What you need to do =>
Could you please output all of the records exactly?

Input records =>
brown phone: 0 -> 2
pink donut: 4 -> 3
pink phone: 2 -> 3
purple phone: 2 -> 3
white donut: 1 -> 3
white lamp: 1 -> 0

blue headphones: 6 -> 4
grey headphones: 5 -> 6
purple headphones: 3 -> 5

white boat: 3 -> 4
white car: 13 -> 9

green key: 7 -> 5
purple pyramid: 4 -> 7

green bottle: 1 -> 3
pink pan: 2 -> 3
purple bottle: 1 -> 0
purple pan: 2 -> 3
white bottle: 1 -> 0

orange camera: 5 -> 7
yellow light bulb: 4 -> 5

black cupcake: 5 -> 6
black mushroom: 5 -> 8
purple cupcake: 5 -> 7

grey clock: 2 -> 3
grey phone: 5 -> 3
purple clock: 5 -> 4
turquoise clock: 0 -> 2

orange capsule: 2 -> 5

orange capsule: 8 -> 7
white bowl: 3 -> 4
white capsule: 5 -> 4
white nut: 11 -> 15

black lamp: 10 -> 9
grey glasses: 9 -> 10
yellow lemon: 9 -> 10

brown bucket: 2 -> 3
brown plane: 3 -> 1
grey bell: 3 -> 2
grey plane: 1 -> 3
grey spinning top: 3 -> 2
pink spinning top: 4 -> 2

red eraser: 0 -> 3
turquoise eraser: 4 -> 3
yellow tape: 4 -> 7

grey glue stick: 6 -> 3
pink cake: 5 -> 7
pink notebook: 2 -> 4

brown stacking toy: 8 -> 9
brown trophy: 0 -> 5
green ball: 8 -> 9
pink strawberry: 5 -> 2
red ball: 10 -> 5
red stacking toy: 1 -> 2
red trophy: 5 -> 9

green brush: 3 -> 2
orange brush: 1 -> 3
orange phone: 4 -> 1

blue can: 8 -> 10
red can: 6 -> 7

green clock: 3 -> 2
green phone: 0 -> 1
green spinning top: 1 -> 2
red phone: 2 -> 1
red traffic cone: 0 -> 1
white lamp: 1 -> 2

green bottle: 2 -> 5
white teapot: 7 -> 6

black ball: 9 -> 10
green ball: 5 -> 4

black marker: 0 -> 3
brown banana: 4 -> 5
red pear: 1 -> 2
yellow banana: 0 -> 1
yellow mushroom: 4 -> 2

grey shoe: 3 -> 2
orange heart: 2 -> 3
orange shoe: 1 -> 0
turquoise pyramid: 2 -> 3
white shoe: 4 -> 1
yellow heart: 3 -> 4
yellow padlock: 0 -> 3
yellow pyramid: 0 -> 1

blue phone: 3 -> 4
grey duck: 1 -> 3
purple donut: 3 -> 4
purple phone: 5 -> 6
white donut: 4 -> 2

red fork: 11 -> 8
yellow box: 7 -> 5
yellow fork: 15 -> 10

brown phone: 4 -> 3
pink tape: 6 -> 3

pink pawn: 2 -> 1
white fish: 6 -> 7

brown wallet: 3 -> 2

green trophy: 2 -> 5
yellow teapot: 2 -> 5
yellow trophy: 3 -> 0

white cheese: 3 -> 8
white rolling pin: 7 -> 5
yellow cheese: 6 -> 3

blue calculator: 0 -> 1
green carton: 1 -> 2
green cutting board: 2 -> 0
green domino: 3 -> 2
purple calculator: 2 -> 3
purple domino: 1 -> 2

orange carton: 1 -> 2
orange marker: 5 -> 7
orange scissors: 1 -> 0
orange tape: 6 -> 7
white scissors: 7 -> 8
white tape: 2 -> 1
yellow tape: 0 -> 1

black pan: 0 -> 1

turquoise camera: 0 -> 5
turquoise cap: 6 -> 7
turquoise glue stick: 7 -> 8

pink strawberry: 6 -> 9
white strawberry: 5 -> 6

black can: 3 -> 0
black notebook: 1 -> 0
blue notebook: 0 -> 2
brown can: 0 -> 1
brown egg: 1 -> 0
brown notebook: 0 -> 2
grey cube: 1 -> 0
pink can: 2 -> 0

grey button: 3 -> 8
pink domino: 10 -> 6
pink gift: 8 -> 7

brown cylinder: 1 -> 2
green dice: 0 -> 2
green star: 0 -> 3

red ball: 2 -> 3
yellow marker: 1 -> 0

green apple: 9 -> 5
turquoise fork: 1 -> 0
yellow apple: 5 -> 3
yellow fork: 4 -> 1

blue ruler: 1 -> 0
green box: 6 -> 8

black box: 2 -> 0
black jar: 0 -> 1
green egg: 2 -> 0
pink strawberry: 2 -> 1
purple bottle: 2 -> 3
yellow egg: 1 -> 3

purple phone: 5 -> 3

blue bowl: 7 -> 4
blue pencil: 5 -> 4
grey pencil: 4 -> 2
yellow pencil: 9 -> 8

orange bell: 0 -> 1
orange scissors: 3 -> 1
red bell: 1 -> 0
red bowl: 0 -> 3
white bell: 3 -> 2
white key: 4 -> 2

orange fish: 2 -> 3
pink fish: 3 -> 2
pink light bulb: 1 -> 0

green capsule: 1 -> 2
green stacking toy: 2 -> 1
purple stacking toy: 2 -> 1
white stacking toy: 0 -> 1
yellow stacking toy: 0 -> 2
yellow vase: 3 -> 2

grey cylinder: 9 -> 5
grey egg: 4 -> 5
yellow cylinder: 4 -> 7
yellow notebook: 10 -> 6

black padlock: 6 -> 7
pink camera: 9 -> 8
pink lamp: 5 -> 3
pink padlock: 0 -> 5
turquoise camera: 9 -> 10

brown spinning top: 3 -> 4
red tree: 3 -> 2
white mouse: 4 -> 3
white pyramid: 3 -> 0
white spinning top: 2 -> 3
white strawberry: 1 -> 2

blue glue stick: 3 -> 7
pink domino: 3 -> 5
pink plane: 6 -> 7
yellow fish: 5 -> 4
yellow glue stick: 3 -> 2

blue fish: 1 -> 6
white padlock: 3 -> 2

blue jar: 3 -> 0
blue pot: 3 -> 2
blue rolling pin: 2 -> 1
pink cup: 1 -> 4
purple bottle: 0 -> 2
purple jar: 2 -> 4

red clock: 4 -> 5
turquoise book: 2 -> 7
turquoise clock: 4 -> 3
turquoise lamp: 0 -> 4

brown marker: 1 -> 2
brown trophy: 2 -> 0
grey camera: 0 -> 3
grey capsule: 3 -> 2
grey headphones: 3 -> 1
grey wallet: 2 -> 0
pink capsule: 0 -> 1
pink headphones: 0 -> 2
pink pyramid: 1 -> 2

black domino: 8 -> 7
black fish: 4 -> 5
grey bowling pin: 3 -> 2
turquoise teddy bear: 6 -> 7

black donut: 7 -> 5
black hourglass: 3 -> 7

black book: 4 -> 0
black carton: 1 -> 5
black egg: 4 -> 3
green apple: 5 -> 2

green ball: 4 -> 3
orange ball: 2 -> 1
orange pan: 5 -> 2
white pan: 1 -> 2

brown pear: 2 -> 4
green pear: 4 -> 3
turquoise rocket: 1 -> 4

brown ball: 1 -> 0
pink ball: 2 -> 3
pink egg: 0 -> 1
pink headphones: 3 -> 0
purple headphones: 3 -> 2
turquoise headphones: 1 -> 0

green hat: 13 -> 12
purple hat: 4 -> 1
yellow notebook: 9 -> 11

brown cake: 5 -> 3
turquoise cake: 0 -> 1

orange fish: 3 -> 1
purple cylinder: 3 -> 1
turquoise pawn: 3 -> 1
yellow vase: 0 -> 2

Response =>
brown phone: 0 -> 2
pink donut: 4 -> 3
pink phone: 2 -> 3
purple phone: 2 -> 3
white donut: 1 -> 3
white lamp: 1 -> 0

blue headphones: 6 -> 4
grey headphones: 5 -> 6
purple headphones: 3 -> 5

white boat: 3 -> 4
white car: 13 -> 9

green key: 7 -> 5
purple pyramid: 4 -> 7

green bottle: 1 -> 3
pink pan: 2 -> 3
purple bottle: 1 -> 0
purple pan: 2 -> 3
white bottle: 1 -> 0

orange camera: 5 -> 7
yellow light bulb: 4 -> 5

black cupcake: 5 -> 6
black mushroom: 5 -> 8
purple cupcake: 5 -> 7

grey clock: 2 -> 3
grey phone: 5 -> 3
purple clock: 5 -> 4
turquoise clock: 0 -> 2

orange capsule: 2 -> 5

orange capsule: 8 -> 7
white bowl: 3 -> 4
white capsule: 5 -> 4
white nut: 11 -> 15

black lamp: 10 -> 9
grey glasses: 9 -> 10
yellow lemon: 9 -> 10

brown bucket: 2 -> 3
brown plane: 3 -> 1
grey bell: 3 -> 2
grey plane: 1 -> 3
grey spinning top: 3 -> 2
pink spinning top: 4 -> 2

red eraser: 0 -> 3
turquoise eraser: 4 -> 3
yellow tape: 4 -> 7

grey glue stick: 6 -> 3
pink cake: 5 -> 7
pink notebook: 2 -> 4

brown stacking toy: 8 -> 9
brown trophy: 0 -> 5
green ball: 8 -> 9
pink strawberry: 5 -> 2
red ball: 10 -> 5
red stacking toy: 1 -> 2
red trophy: 5 -> 9

green brush: 3 -> 2
orange brush: 1 -> 3
orange phone: 4 -> 1

blue can: 8 -> 10
red can: 6 -> 7

green clock: 3 -> 2
green phone: 0 -> 1
green spinning top: 1 -> 2
red phone: 2 -> 1
red traffic cone: 0 -> 1
white lamp: 1 -> 2

green bottle: 2 -> 5
white teapot: 7 -> 6

black ball: 9 -> 10
green ball: 5 -> 4

black marker: 0 -> 3
brown banana: 4 -> 5
red pear: 1 -> 2
yellow banana: 0 -> 1
yellow mushroom: 4 -> 2

grey shoe: 3 -> 2
orange heart: 2 -> 3
orange shoe: 1 -> 0
turquoise pyramid: 2 -> 3
white shoe: 4 -> 1
yellow heart: 3 -> 4
yellow padlock: 0 -> 3
yellow pyramid: 0 -> 1

blue phone: 3 -> 4
grey duck: 1 -> 3
purple donut: 3 -> 4
purple phone: 5 -> 6
white donut: 4 -> 2

red fork: 11 -> 8
yellow box: 7 -> 5
yellow fork: 15 -> 10

brown phone: 4 -> 3
pink tape: 6 -> 3

pink pawn: 2 -> 1
white fish: 6 -> 7

brown wallet: 3 -> 2

green trophy: 2 -> 5
yellow teapot: 2 -> 5
yellow trophy: 3 -> 0

white cheese: 3 -> 8
white rolling pin: 7 -> 5
yellow cheese: 6 -> 3

blue calculator: 0 -> 1
green carton: 1 -> 2
green cutting board: 2 -> 0
green domino: 3 -> 2
purple calculator: 2 -> 3
purple domino: 1 -> 2

orange carton: 1 -> 2
orange marker: 5 -> 7
orange scissors: 1 -> 0
orange tape: 6 -> 7
white scissors: 7 -> 8
white tape: 2 -> 1
yellow tape: 0 -> 1

black pan: 0 -> 1

turquoise camera: 0 -> 5
turquoise cap: 6 -> 7
turquoise glue stick: 7 -> 8

pink strawberry: 6 -> 9
white strawberry: 5 -> 6

black can: 3 -> 0
black notebook: 1 -> 0
blue notebook: 0 -> 2
brown can: 0 -> 1
brown egg: 1 -> 0
brown notebook: 0 -> 2
grey cube: 1 -> 0
pink can: 2 -> 0

grey button: 3 -> 8
pink domino: 10 -> 6
pink gift: 8 -> 7

brown cylinder: 1 -> 2
green dice: 0 -> 2
green star: 0 -> 3

red ball: 2 -> 3
yellow marker: 1 -> 0

green apple: 9 -> 5
turquoise fork: 1 -> 0
yellow apple: 5 -> 3
yellow fork: 4 -> 1

blue ruler: 1 -> 0
green box: 6 -> 8

black box: 2 -> 0
black jar: 0 -> 1
green egg: 2 -> 0
pink strawberry: 2 -> 1
purple bottle: 2 -> 3
yellow egg: 1 -> 3

purple phone: 5 -> 3

blue bowl: 7 -> 4
blue pencil: 5 -> 4
grey pencil: 4 -> 2
yellow pencil: 9 -> 8

orange bell: 0 -> 1
orange scissors: 3 -> 1
red bell: 1 -> 0
red bowl: 0 -> 3
white bell: 3 -> 2
white key: 4 -> 2

orange fish: 2 -> 3
pink fish: 3 -> 2
pink light bulb: 1 -> 0

green capsule: 1 -> 2
green stacking toy: 2 -> 1
purple stacking toy: 2 -> 1
white stacking toy: 0 -> 1
yellow stacking toy: 0 -> 2
yellow vase: 3 -> 2

grey cylinder: 9 -> 5
grey egg: 4 -> 5
yellow cylinder: 4 -> 7
yellow notebook: 10 -> 6

black padlock: 6 -> 7
pink camera: 9 -> 8
pink lamp: 5 -> 3
pink padlock: 0 -> 5
turquoise camera: 9 -> 10

brown spinning top: 3 -> 4
red tree: 3 -> 2
white mouse: 4 -> 3
white pyramid: 3 -> 0
white spinning top: 2 -> 3
white strawberry: 1 -> 2

blue glue stick: 3 -> 7
pink domino: 3 -> 5
pink plane: 6 -> 7
yellow fish: 5 -> 4
yellow glue stick: 3 -> 2

blue fish: 1 -> 6
white padlock: 3 -> 2

blue jar: 3 -> 0
blue pot: 3 -> 2
blue rolling pin: 2 -> 1
pink cup: 1 -> 4
purple bottle: 0 -> 2
purple jar: 2 -> 4

red clock: 4 -> 5
turquoise book: 2 -> 7
turquoise clock: 4 -> 3
turquoise lamp: 0 -> 4

brown marker: 1 -> 2
brown trophy: 2 -> 0
grey camera: 0 -> 3
grey capsule: 3 -> 2
grey headphones: 3 -> 1
grey wallet: 2 -> 0
pink capsule: 0 -> 1
pink headphones: 0 -> 2
pink pyramid: 1 -> 2

black domino: 8 -> 7
black fish: 4 -> 5
grey bowling pin: 3 -> 2
turquoise teddy bear: 6 -> 7

black donut: 7 -> 5
black hourglass: 3 -> 7

black book: 4 -> 0
black carton: 1 -> 5
black egg: 4 -> 3
green apple: 5 -> 2

green ball: 4 -> 3
orange ball: 2 -> 1
orange pan: 5 -> 2
white pan: 1 -> 2

brown pear: 2 -> 4
green pear: 4 -> 3
turquoise rocket: 1 -> 4

brown ball: 1 -> 0
pink ball: 2 -> 3
pink egg: 0 -> 1
pink headphones: 3 -> 0
purple headphones: 3 -> 2
turquoise headphones: 1 -> 0

green hat: 13 -> 12
purple hat: 4 -> 1
yellow notebook: 9 -> 11

brown cake: 5 -> 3
turquoise cake: 0 -> 1

orange fish: 3 -> 1
purple cylinder: 3 -> 1
turquoise pawn: 3 -> 1
yellow vase: 0 -> 2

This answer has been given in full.